__Excerpted records__

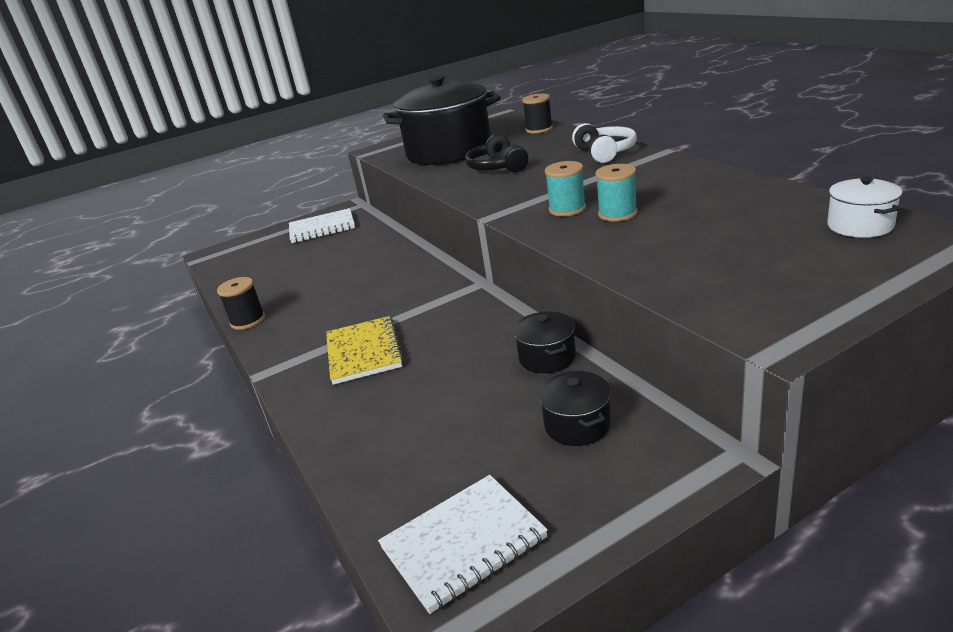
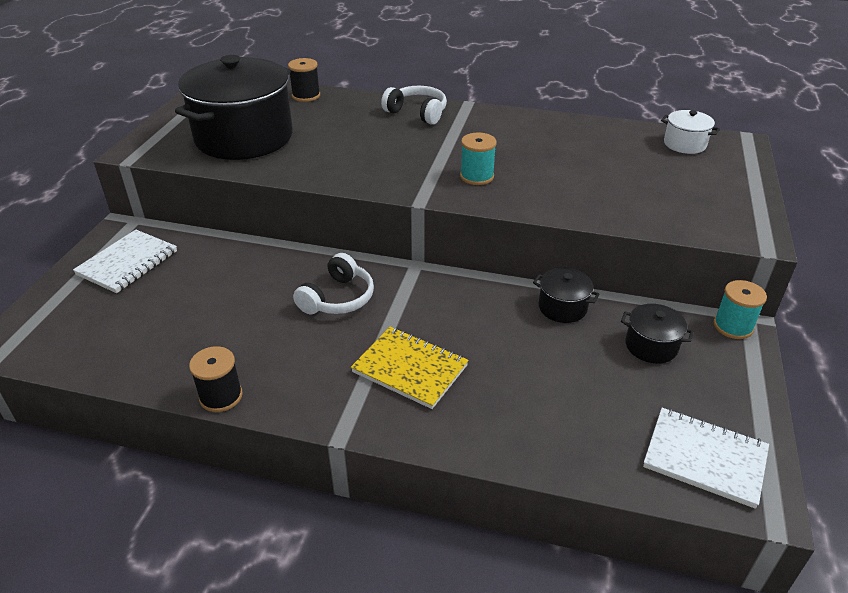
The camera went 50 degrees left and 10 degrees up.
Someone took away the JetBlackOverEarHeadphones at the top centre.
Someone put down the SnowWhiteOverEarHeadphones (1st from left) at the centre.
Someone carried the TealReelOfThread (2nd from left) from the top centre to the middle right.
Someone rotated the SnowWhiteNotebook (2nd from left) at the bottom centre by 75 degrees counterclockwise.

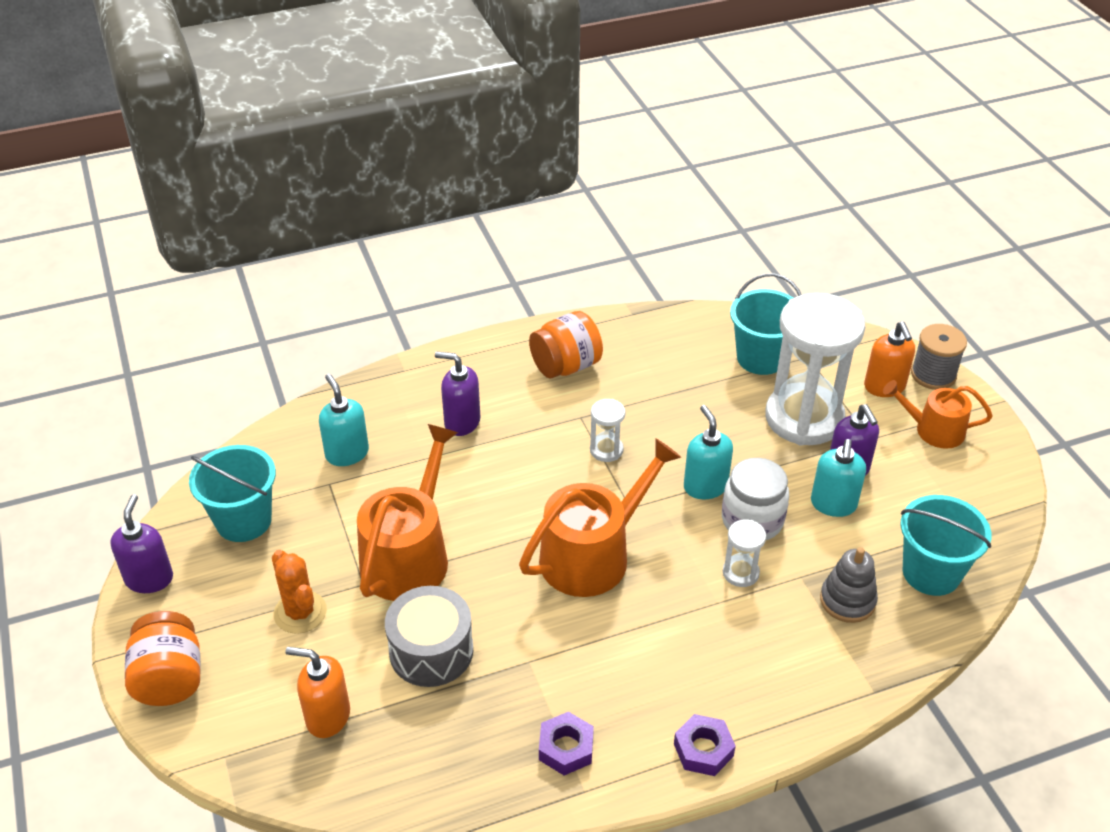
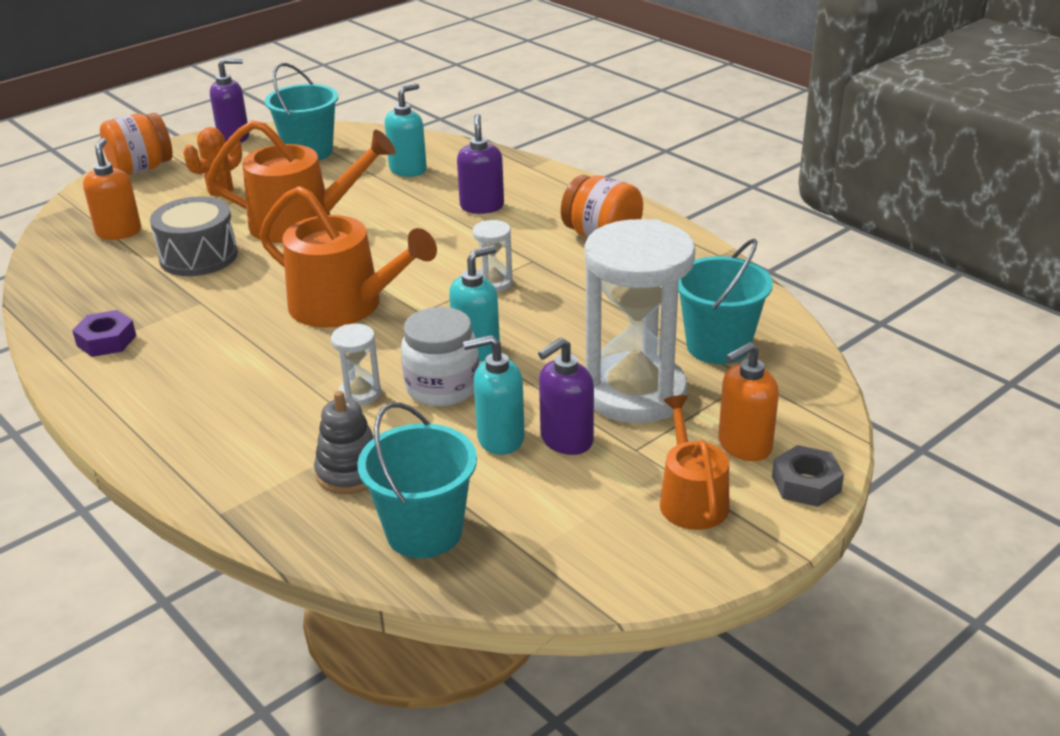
The camera went 70 degrees right and 10 degrees down.
Someone took away the PurpleNut (2nd from left) at the bottom centre.
Someone swapped the GrayReelOfThread at the middle right for the GrayNut at the middle right.

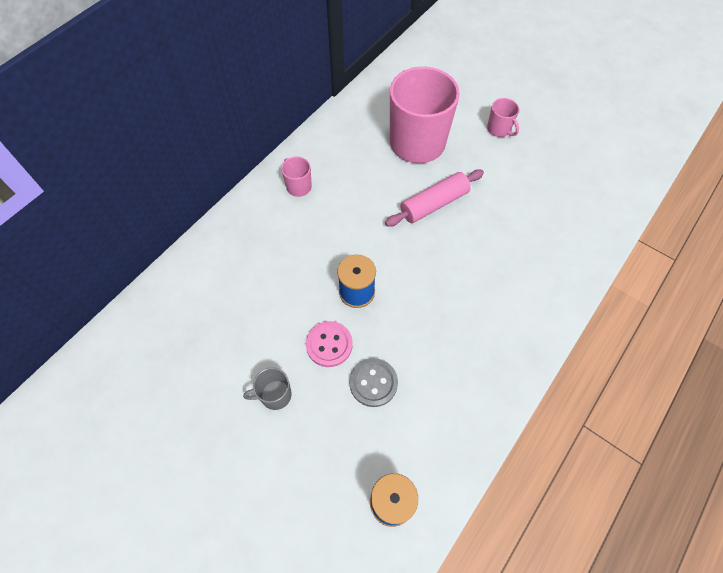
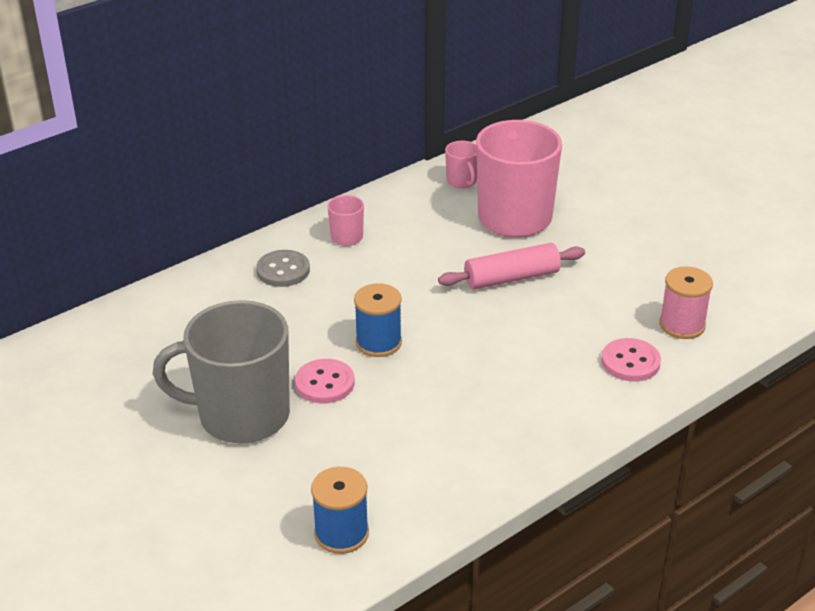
The camera went 15 degrees right and 25 degrees down.
Someone put down the RosyShirtButton (2nd from left) at the middle right.
Someone put down the RosyReelOfThread at the middle right.
Someone carried the GrayShirtButton from the bottom centre to the centre.
Someone carried the RosyMug (3rd from left in the first image) from the top right to the top centre.
Someone scaled the GrayMug at the bottom centre by 2.34.

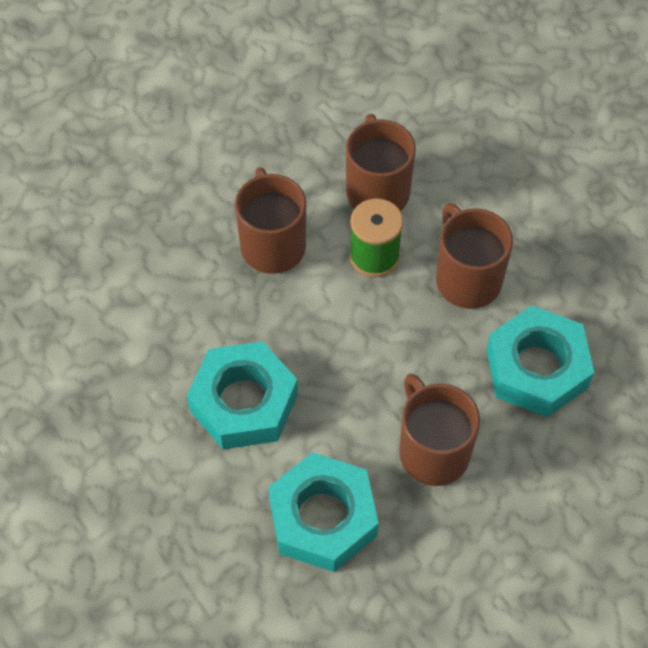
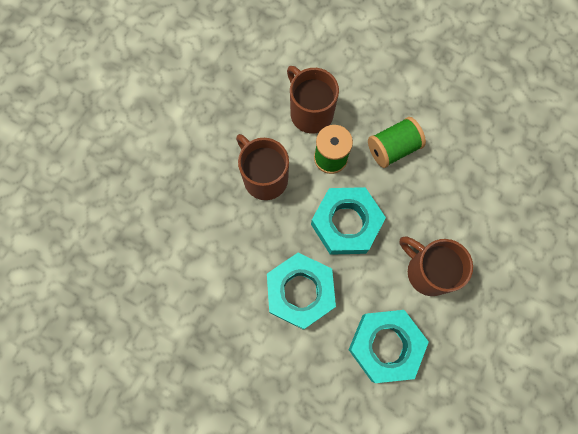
The camera went 25 degrees left and 15 degrees up.
Someone carried the TealNut (3rd from left in the first image) from the middle right to the centre.
Someone swapped the DarkBrownMug (4th from left) at the middle right for the LeafGreenReelOfThread (2nd from left) at the top right.

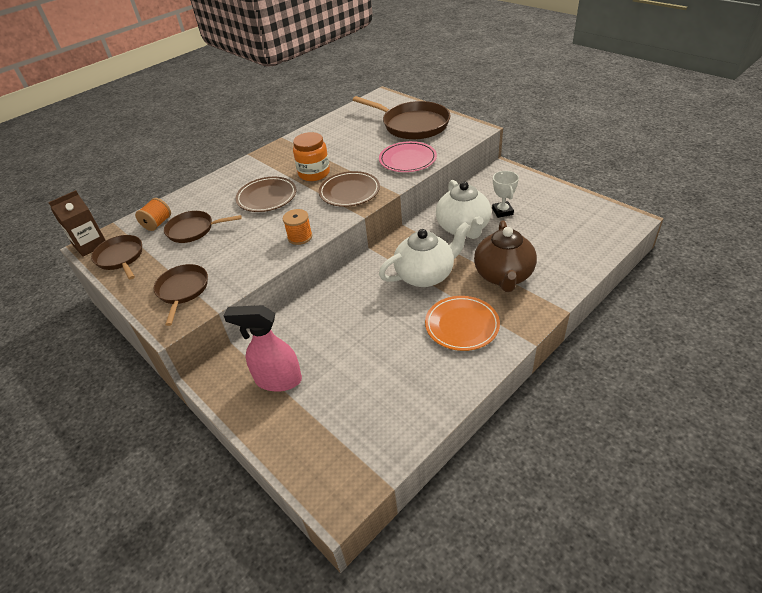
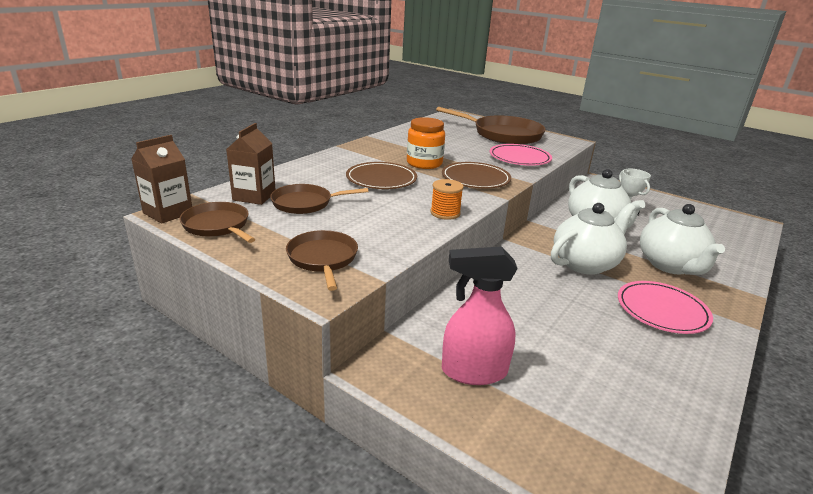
The camera went 15 degrees left and 15 degrees down.
Someone swapped the OrangeReelOfThread (1st from left) at the middle left for the DarkBrownCarton (2nd from left) at the top left.
Someone repainted the OrangeDinnerPlate at the centre, which became the RosyDinnerPlate (2nd from left) at the middle right.
Someone repainted the DarkBrownTeaPot at the centre, which became the SnowWhiteTeaPot (3rd from left) at the middle right.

__Exercise goal__
Transcribe, from the records above, the first line and every line after it up to and including the line with "Someone carried the TealReelOfThread"; omit pictures.

__Completed task__
The camera went 50 degrees left and 10 degrees up.
Someone took away the JetBlackOverEarHeadphones at the top centre.
Someone put down the SnowWhiteOverEarHeadphones (1st from left) at the centre.
Someone carried the TealReelOfThread (2nd from left) from the top centre to the middle right.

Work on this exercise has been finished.